[[ Supplied records open ]]
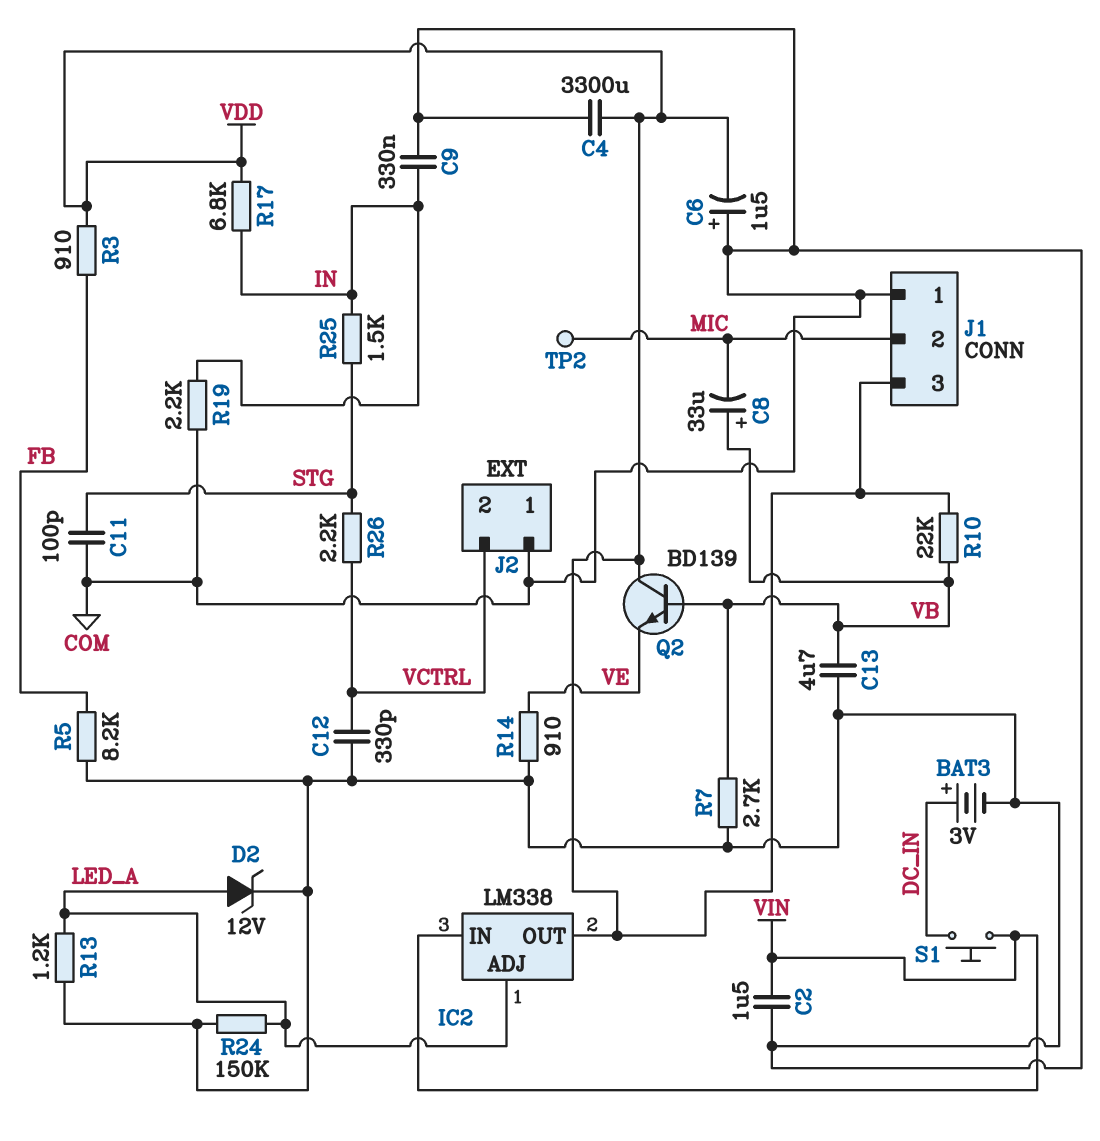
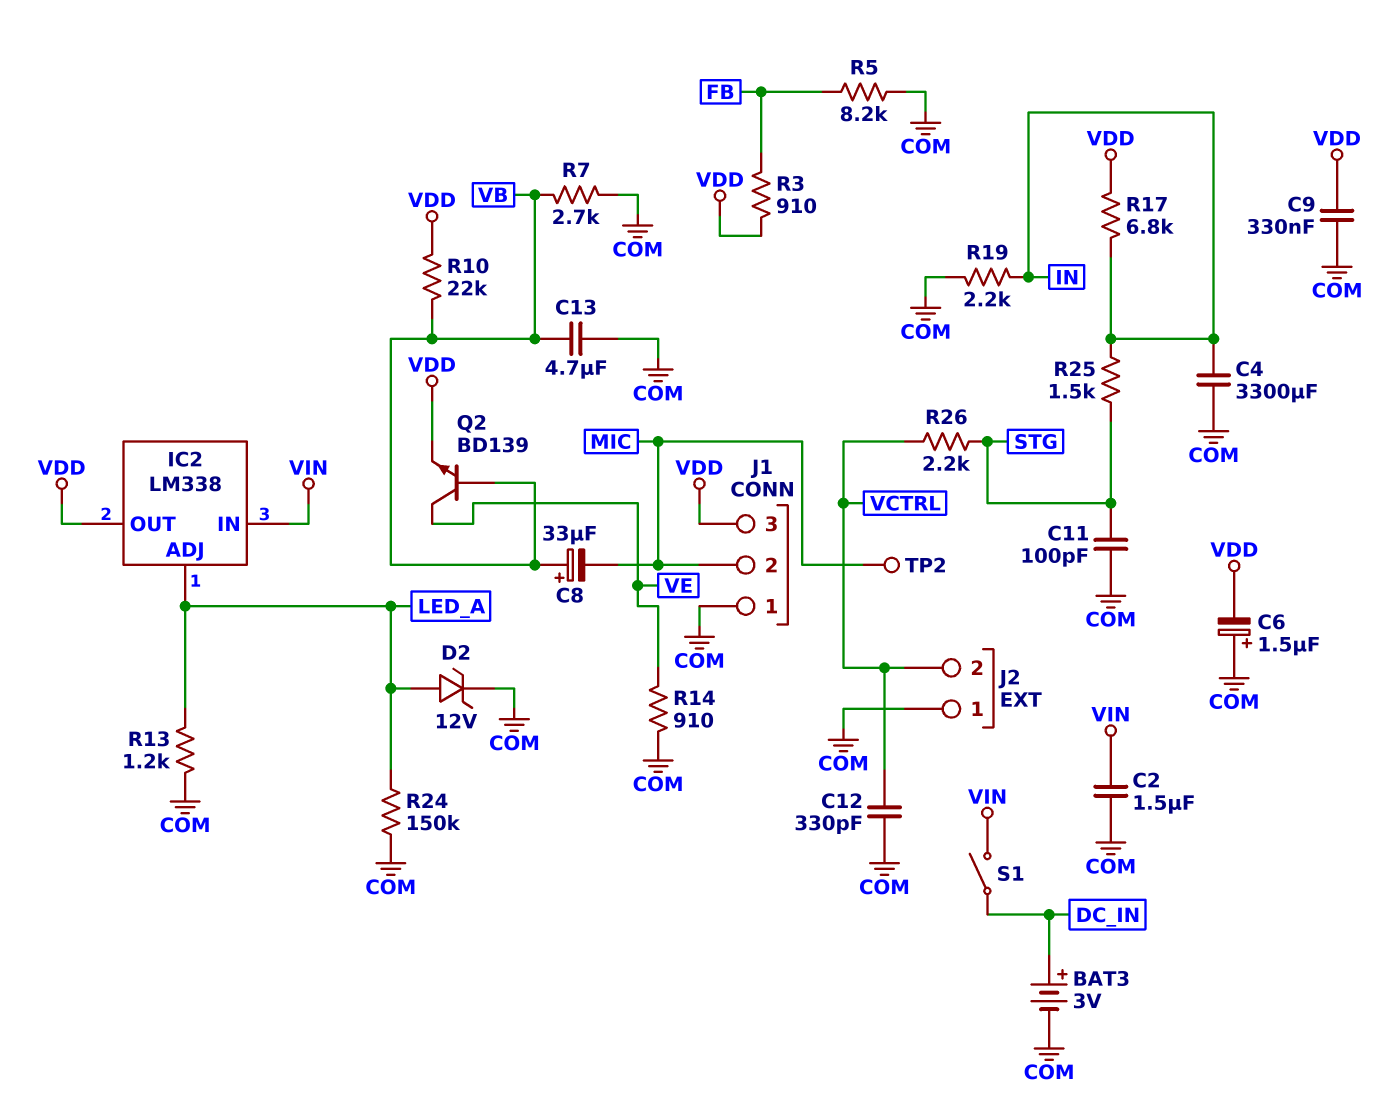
C4: 3300uF (COM, VDD) -> 3300uF (COM, IN)
C9: 330nF (COM, IN) -> 330nF (COM, VDD)
Q2: NPN BD139 (B VB, C VDD, E VE) -> NPN BD139 (B VB, C VE, E VDD)
S1: button (DC_IN, VIN) -> switch (DC_IN, VIN)

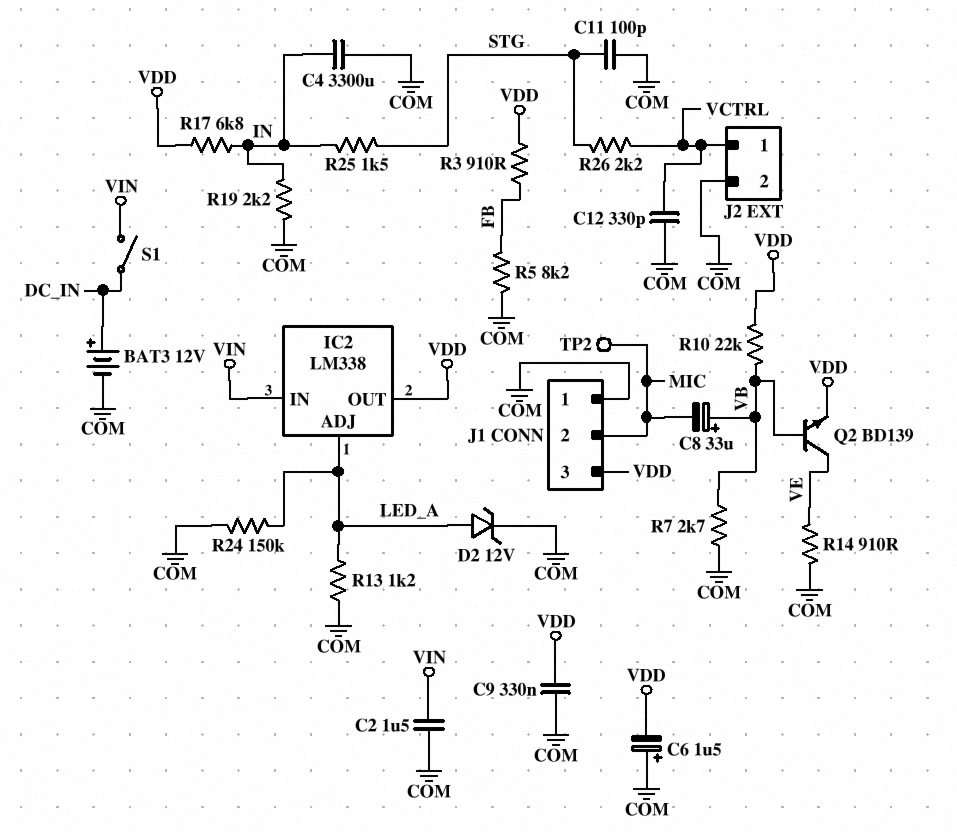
BAT3: 3V (plus DC_IN, minus COM) -> 12V (plus DC_IN, minus COM)
C13: 4.7uF (COM, VB) -> none
J2 pin 1: COM -> VCTRL
J2 pin 2: VCTRL -> COM

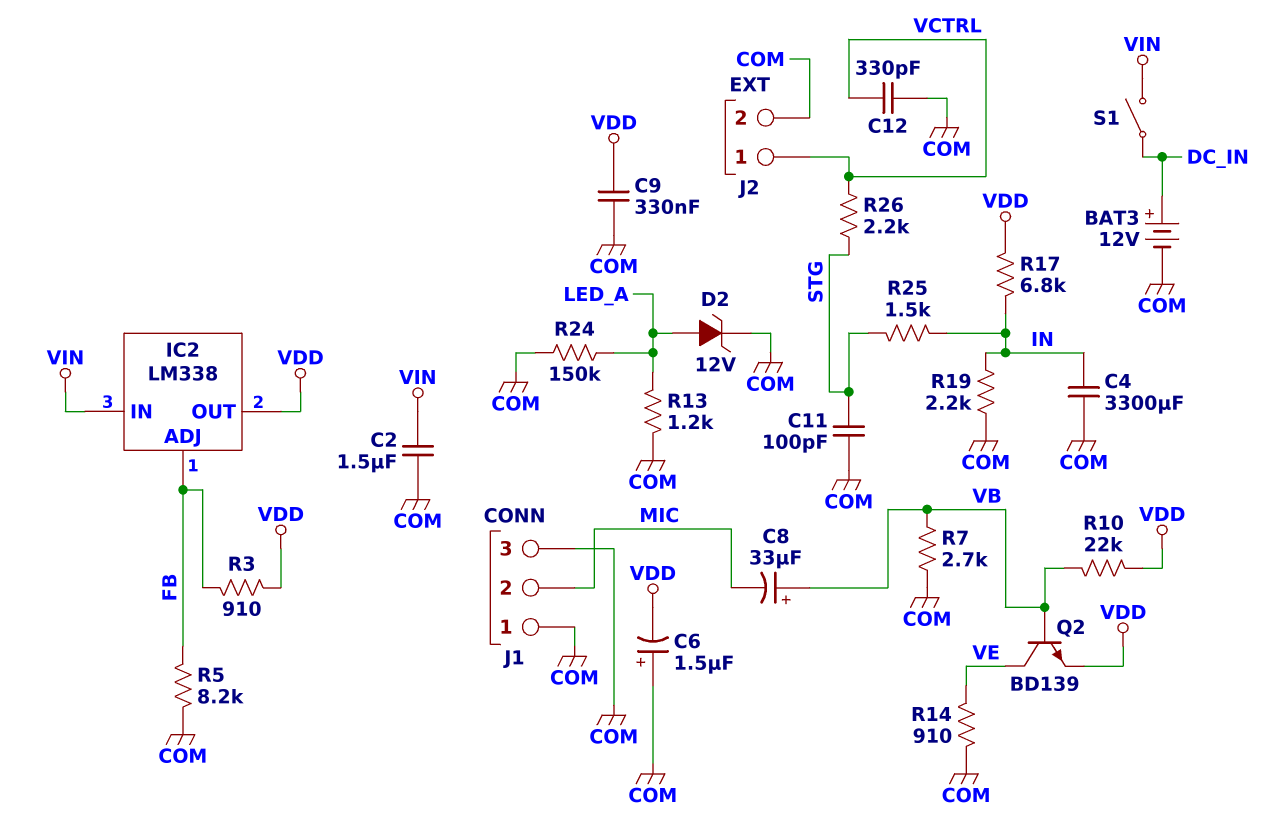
IC2 pin ADJ: LED_A -> FB
J1 pin 3: VDD -> COM
TP2: test point (MIC) -> none

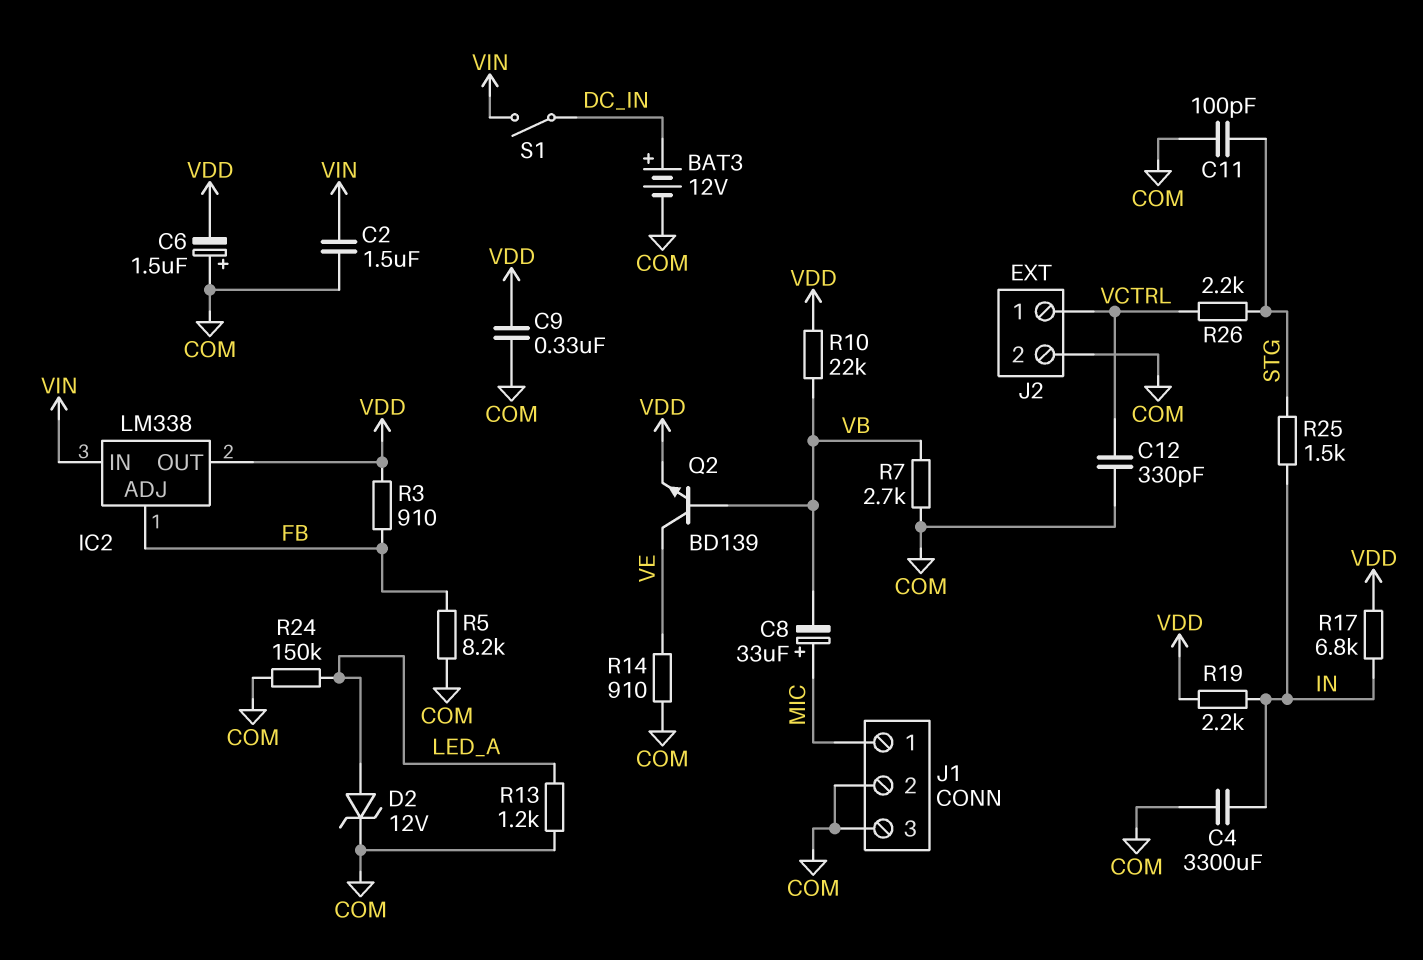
C8: 33uF (plus VB, minus MIC) -> 33uF (plus MIC, minus VB)
J1 pin 1: COM -> MIC
J1 pin 2: MIC -> COM
R19: 2.2k (COM, IN) -> 2.2k (IN, VDD)

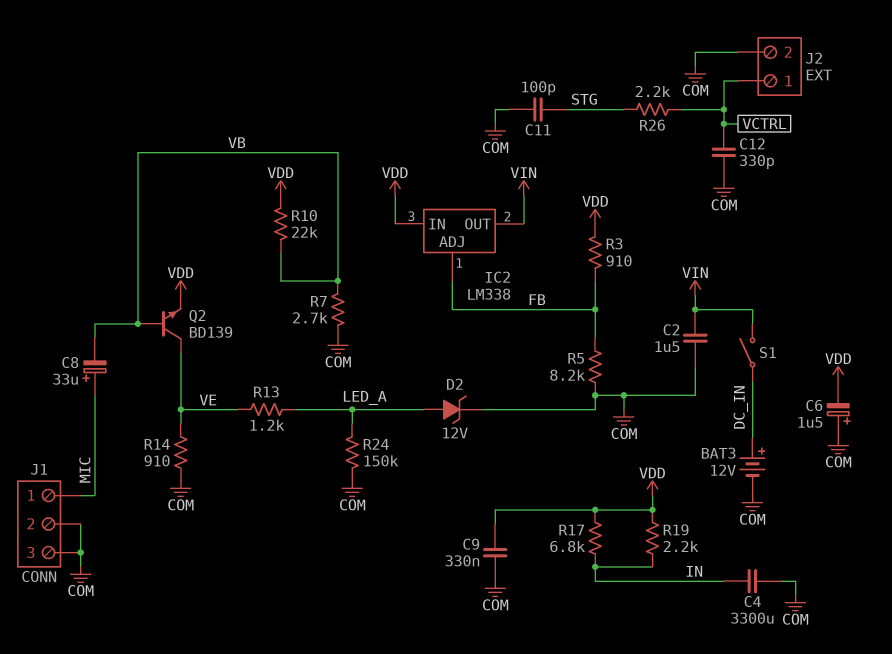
IC2 pin IN: VIN -> VDD
IC2 pin OUT: VDD -> VIN
R13: 1.2k (COM, LED_A) -> 1.2k (LED_A, VE)
R25: 1.5k (IN, STG) -> none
[[ Supplied records closed ]]
What the exercise asks:
None of the pictures should appear; copy the rest of the material above exactly.

Solution for this exercise:
C4: 3300uF (COM, VDD) -> 3300uF (COM, IN)
C9: 330nF (COM, IN) -> 330nF (COM, VDD)
Q2: NPN BD139 (B VB, C VDD, E VE) -> NPN BD139 (B VB, C VE, E VDD)
S1: button (DC_IN, VIN) -> switch (DC_IN, VIN)

BAT3: 3V (plus DC_IN, minus COM) -> 12V (plus DC_IN, minus COM)
C13: 4.7uF (COM, VB) -> none
J2 pin 1: COM -> VCTRL
J2 pin 2: VCTRL -> COM

IC2 pin ADJ: LED_A -> FB
J1 pin 3: VDD -> COM
TP2: test point (MIC) -> none

C8: 33uF (plus VB, minus MIC) -> 33uF (plus MIC, minus VB)
J1 pin 1: COM -> MIC
J1 pin 2: MIC -> COM
R19: 2.2k (COM, IN) -> 2.2k (IN, VDD)

IC2 pin IN: VIN -> VDD
IC2 pin OUT: VDD -> VIN
R13: 1.2k (COM, LED_A) -> 1.2k (LED_A, VE)
R25: 1.5k (IN, STG) -> none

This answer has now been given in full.